*REQUIREMENT*:
Please return the lines below verbatim, beginning at the one that has "swapped: Haus (blau)" and stopping after the one that has "rotated: Ente (gelb)", and add no other lines.

*SUPPLIED MATERIAL*:
⁂
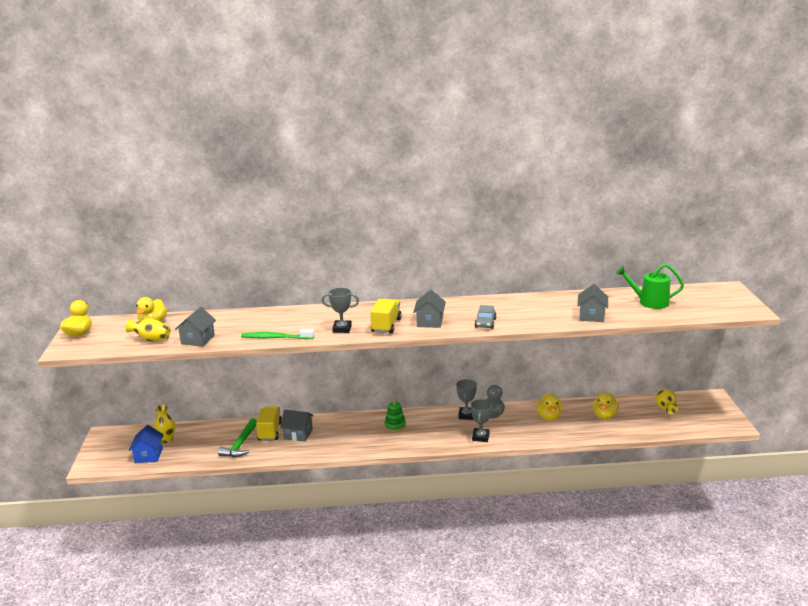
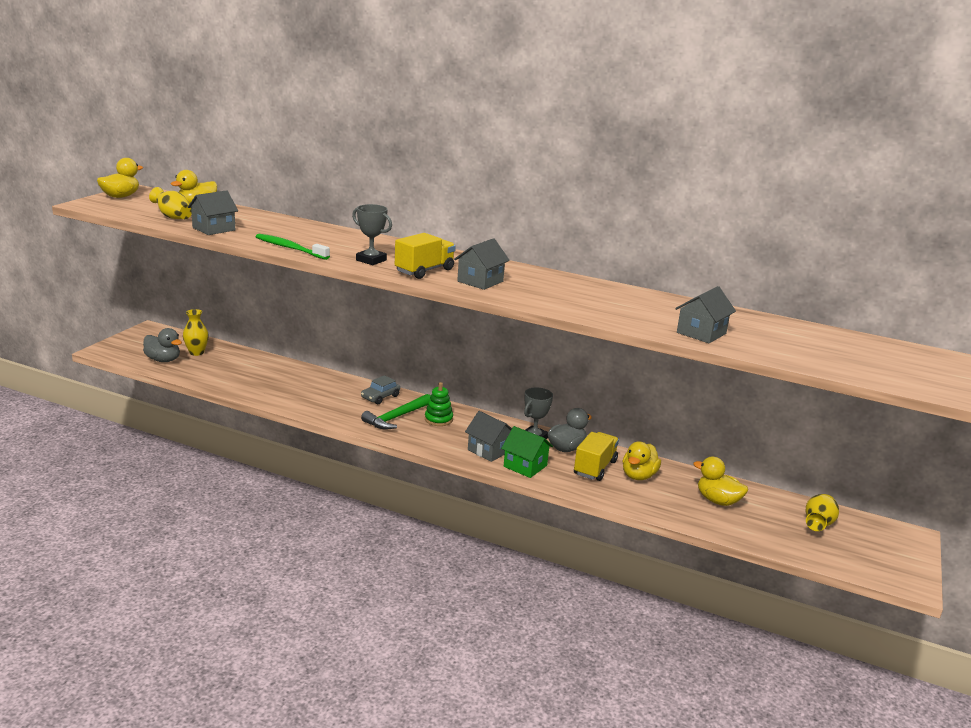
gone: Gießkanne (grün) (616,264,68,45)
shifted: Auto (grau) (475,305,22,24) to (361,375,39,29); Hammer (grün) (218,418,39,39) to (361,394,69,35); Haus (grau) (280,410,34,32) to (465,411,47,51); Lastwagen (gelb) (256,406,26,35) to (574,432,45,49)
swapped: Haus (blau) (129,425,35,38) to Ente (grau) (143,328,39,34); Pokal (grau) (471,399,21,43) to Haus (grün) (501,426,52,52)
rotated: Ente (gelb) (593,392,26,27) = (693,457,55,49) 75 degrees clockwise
⁂
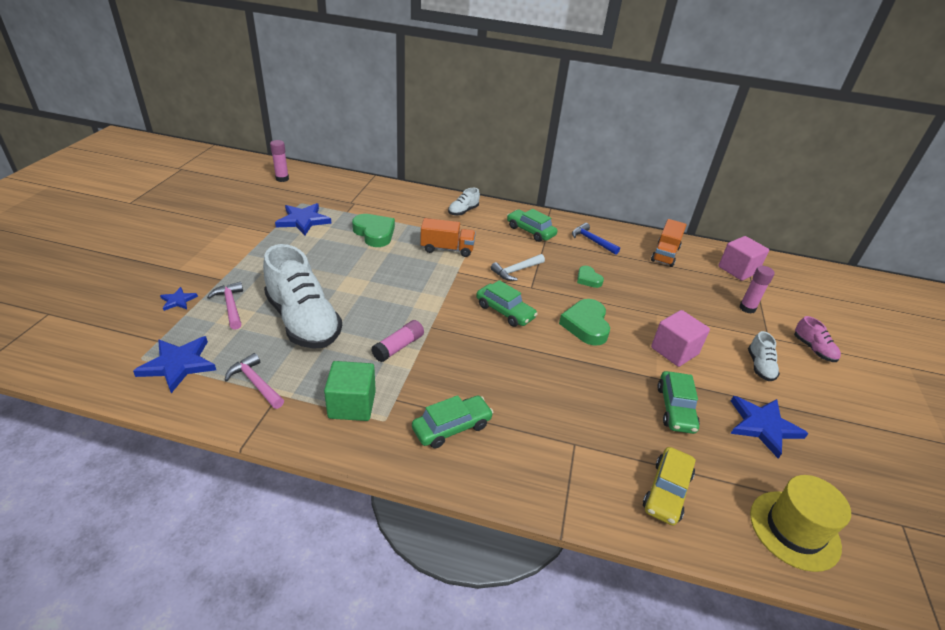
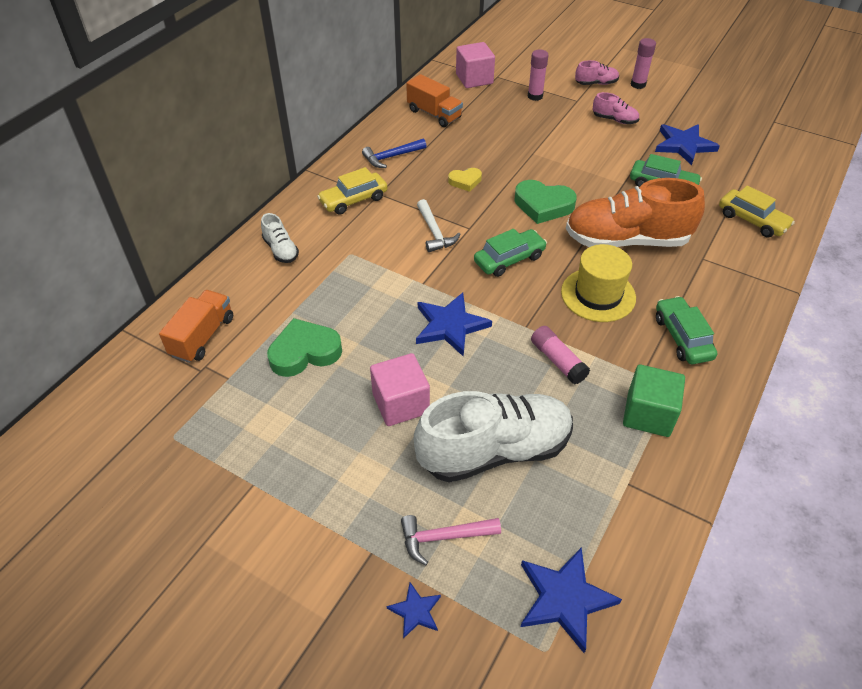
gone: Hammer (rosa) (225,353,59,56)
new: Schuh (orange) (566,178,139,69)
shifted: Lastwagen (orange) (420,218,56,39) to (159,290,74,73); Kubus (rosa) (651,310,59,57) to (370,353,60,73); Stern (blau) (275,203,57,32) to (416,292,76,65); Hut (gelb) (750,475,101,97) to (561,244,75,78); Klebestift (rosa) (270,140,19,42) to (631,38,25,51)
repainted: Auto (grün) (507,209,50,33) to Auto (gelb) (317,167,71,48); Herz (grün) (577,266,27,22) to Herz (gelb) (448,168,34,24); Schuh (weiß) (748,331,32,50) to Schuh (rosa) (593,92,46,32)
⁂
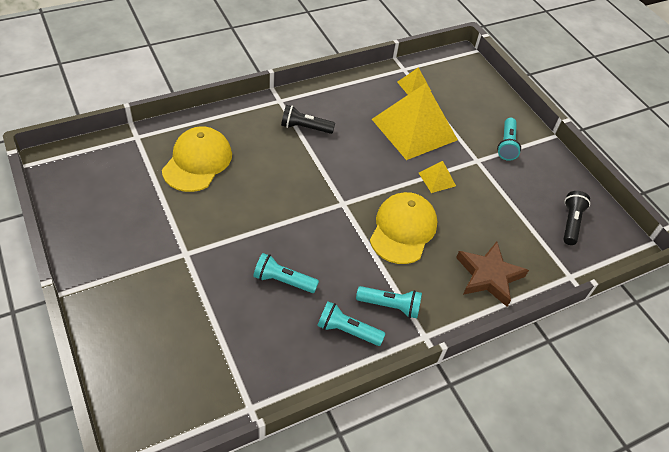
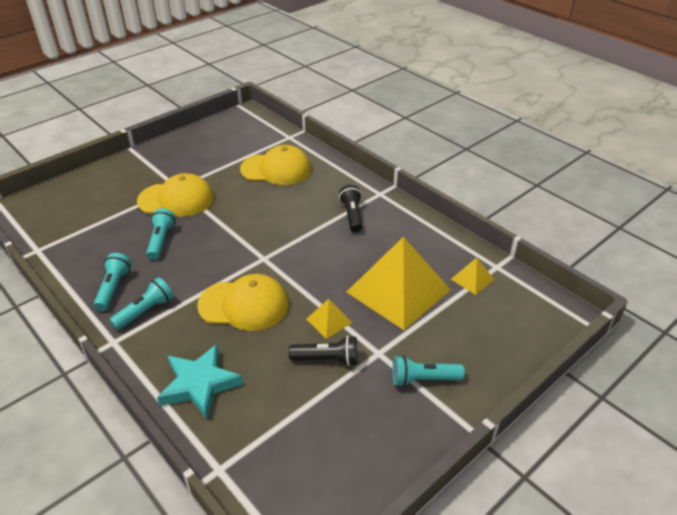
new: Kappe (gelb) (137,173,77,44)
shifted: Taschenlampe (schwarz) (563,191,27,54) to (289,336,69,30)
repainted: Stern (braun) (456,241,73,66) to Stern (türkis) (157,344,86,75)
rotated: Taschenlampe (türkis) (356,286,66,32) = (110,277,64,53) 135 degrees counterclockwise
⁂
*ANSWER TO THE PROBLEM*:
swapped: Haus (blau) (129,425,35,38) to Ente (grau) (143,328,39,34); Pokal (grau) (471,399,21,43) to Haus (grün) (501,426,52,52)
rotated: Ente (gelb) (593,392,26,27) = (693,457,55,49) 75 degrees clockwise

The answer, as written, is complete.